◆ WHAT TO DO ◆
What you return must be the data below, word for word, without any images.

◆ RECORDS PROVIDED ◆

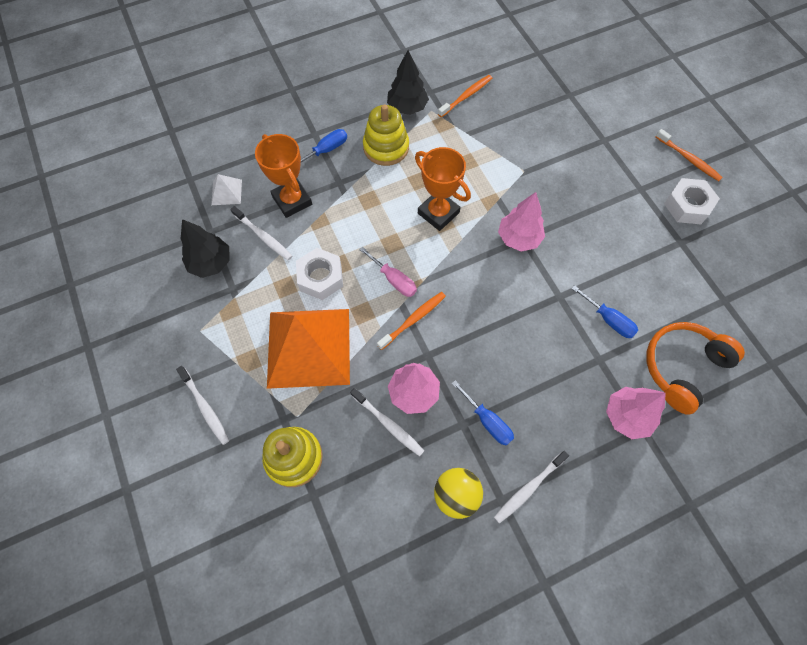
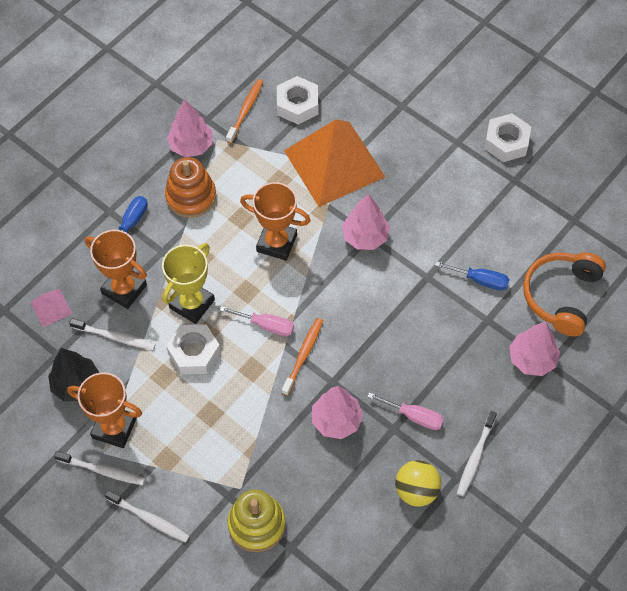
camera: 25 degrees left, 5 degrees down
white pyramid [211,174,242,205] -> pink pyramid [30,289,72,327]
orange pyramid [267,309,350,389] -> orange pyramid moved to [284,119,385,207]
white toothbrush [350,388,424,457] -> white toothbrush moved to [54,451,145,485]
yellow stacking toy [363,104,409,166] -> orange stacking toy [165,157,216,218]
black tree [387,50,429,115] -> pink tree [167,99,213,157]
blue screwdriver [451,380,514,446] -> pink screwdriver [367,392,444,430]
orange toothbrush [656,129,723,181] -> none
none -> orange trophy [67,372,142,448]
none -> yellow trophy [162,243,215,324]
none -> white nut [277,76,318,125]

◆ EXERCISE OUTPUT ◆
camera: 25 degrees left, 5 degrees down
white pyramid [211,174,242,205] -> pink pyramid [30,289,72,327]
orange pyramid [267,309,350,389] -> orange pyramid moved to [284,119,385,207]
white toothbrush [350,388,424,457] -> white toothbrush moved to [54,451,145,485]
yellow stacking toy [363,104,409,166] -> orange stacking toy [165,157,216,218]
black tree [387,50,429,115] -> pink tree [167,99,213,157]
blue screwdriver [451,380,514,446] -> pink screwdriver [367,392,444,430]
orange toothbrush [656,129,723,181] -> none
none -> orange trophy [67,372,142,448]
none -> yellow trophy [162,243,215,324]
none -> white nut [277,76,318,125]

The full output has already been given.